_Activity_. Report back each line of the data that contains the word "blue".

Before-and-after object listings:
+===+
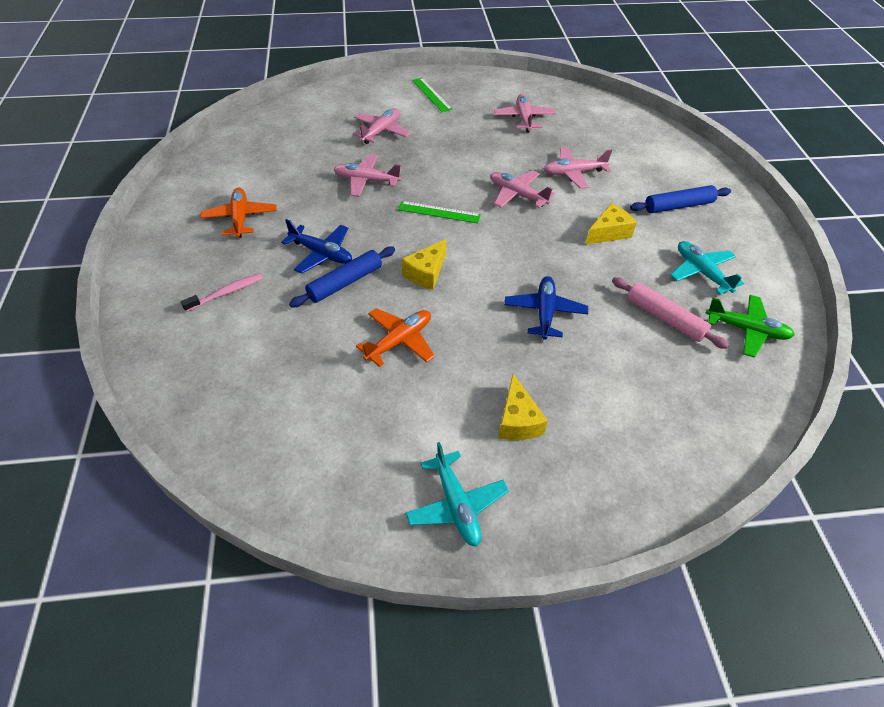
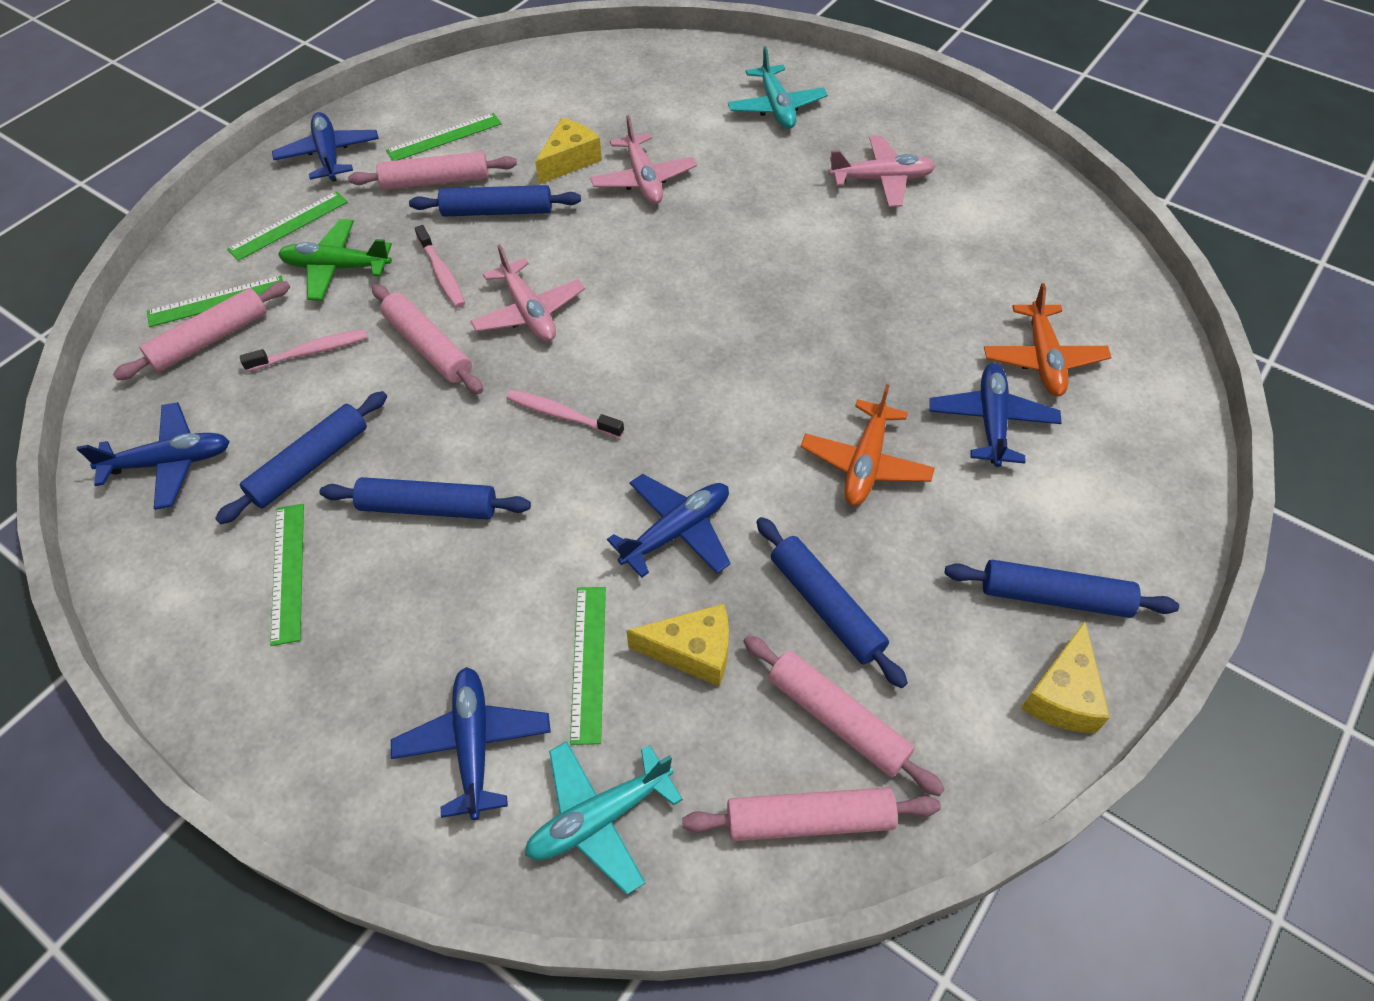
blue plane: 2 -> 5
blue rolling pin: 2 -> 5
green ruler: 2 -> 5
pink plane: 5 -> 3
pink rolling pin: 1 -> 5
pink toothbrush: 1 -> 3

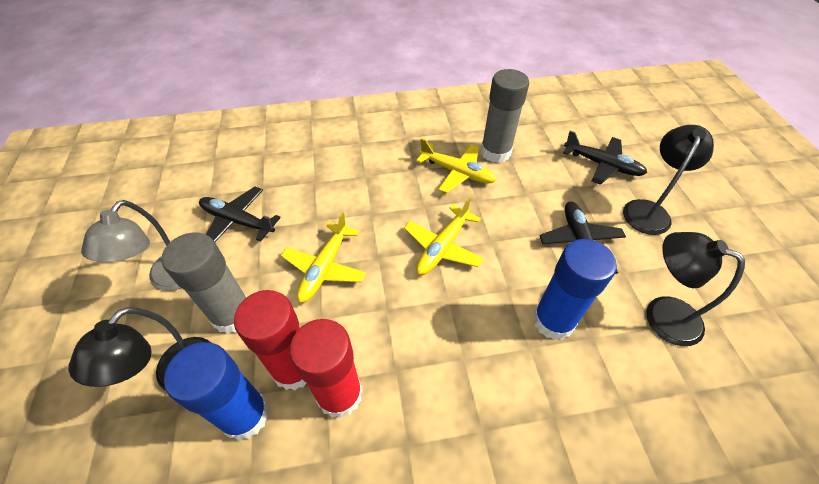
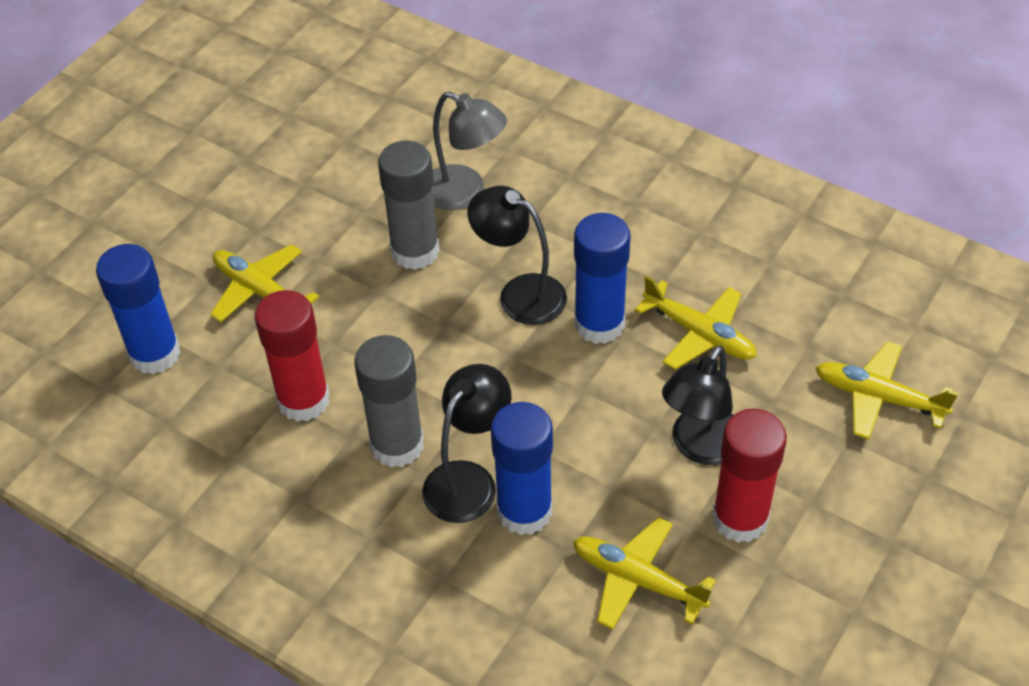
black plane: 3 -> 0
blue glue stick: 2 -> 3
yellow plane: 3 -> 4

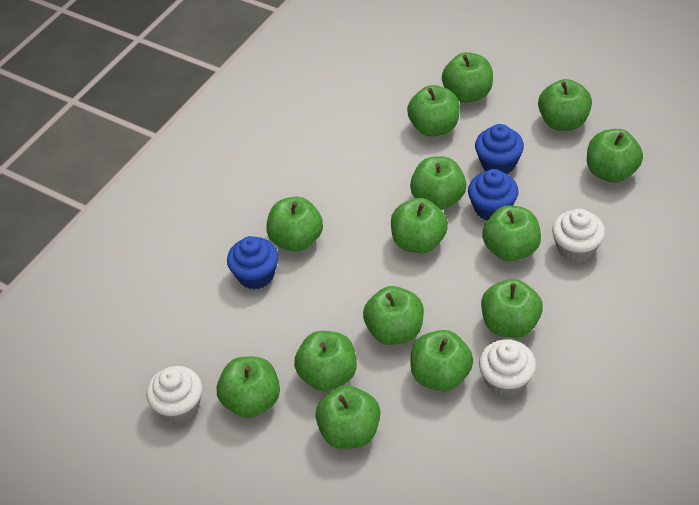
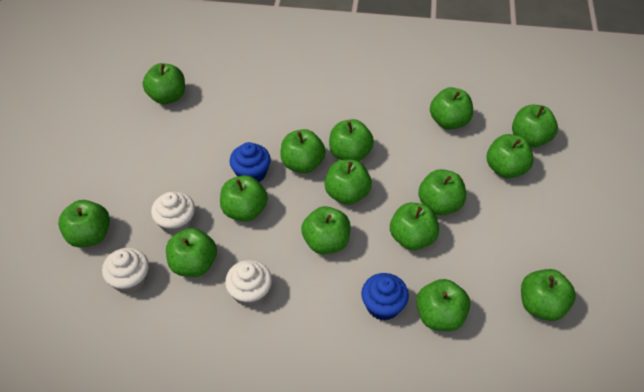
blue cupcake: 3 -> 2
green apple: 14 -> 15

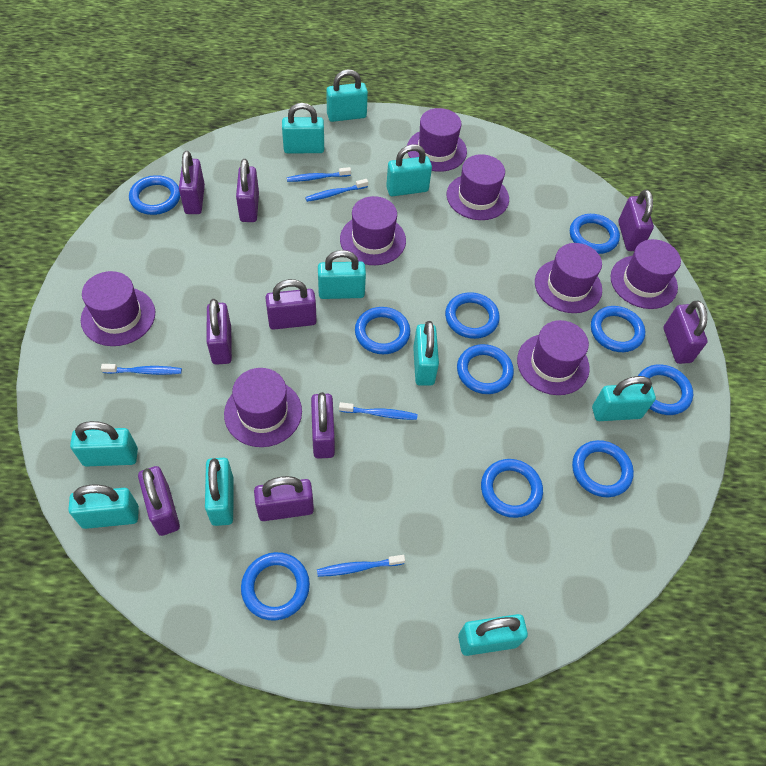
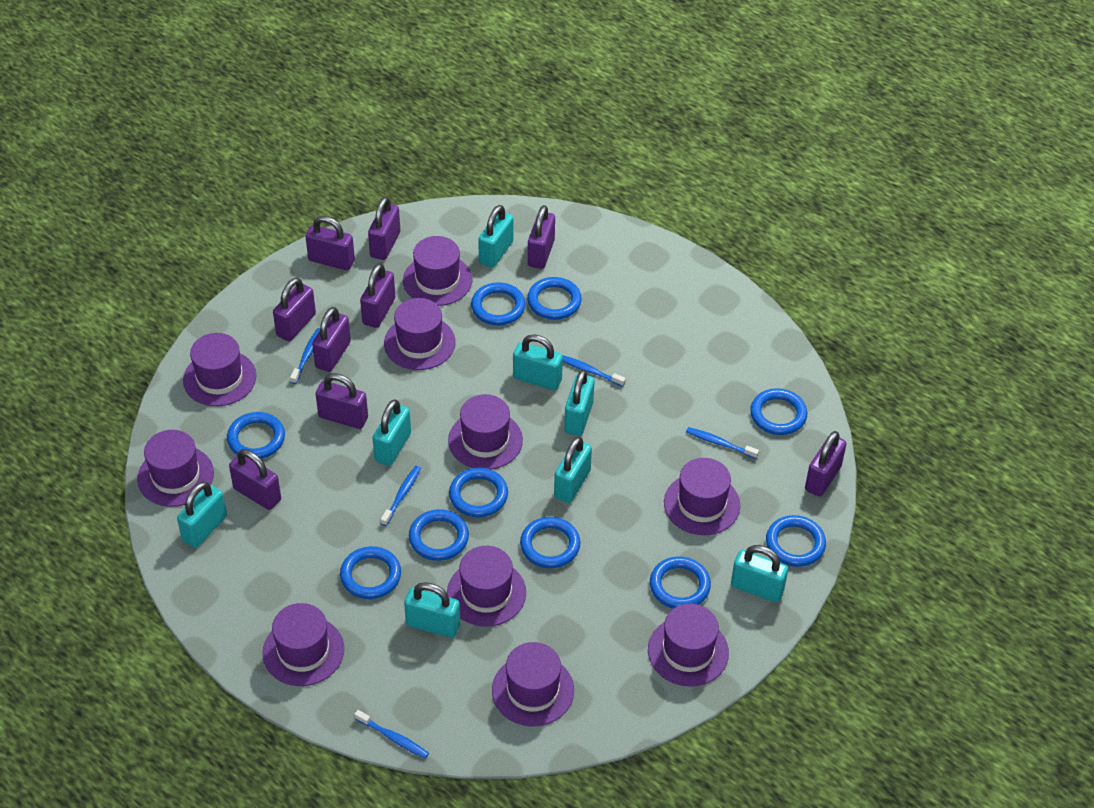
purple hat: 8 -> 10
turquoise padlock: 10 -> 8

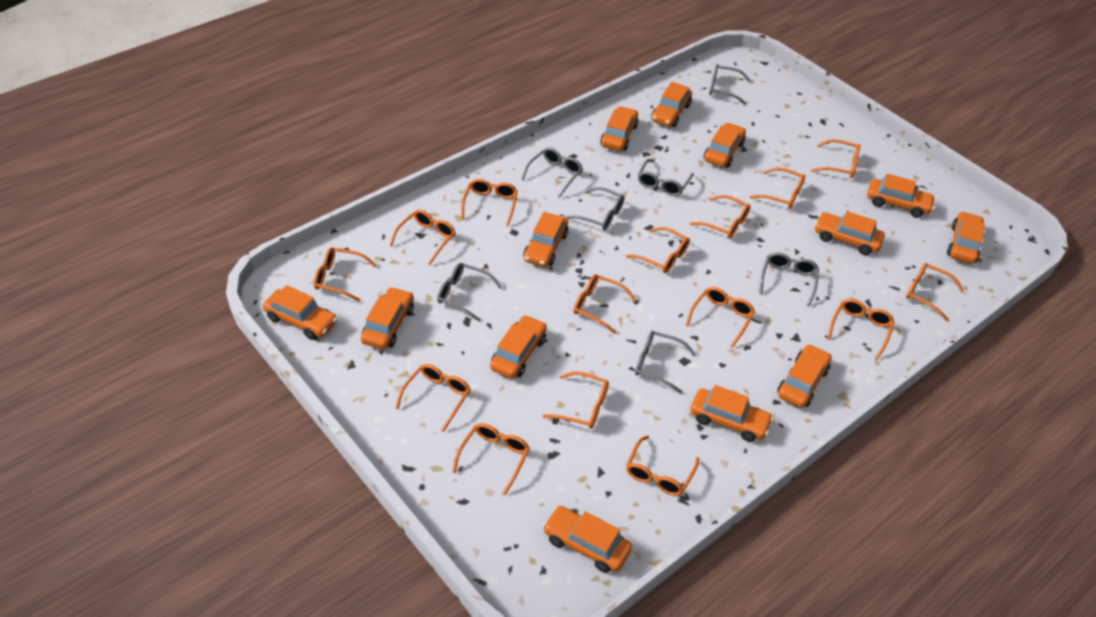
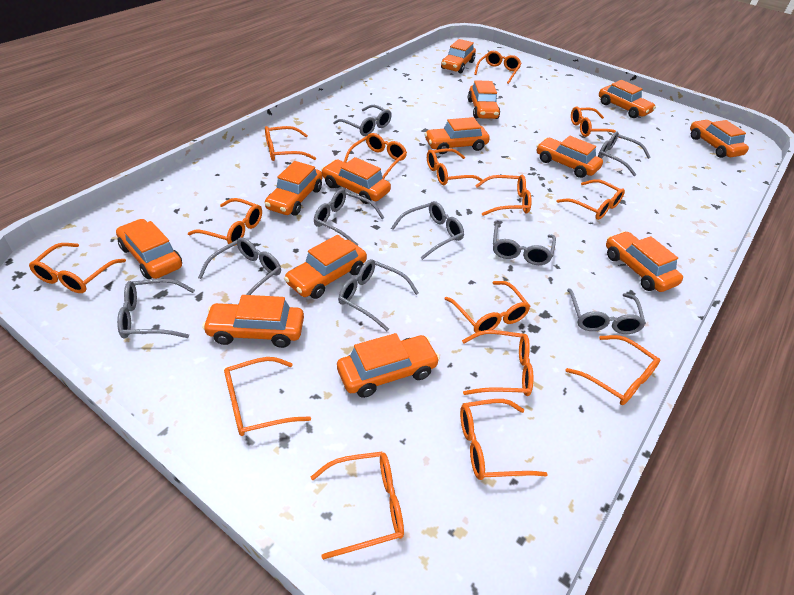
grey glasses: 7 -> 9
+===+
_Solution to the exercise_.
blue plane: 2 -> 5
blue rolling pin: 2 -> 5
blue glue stick: 2 -> 3
blue cupcake: 3 -> 2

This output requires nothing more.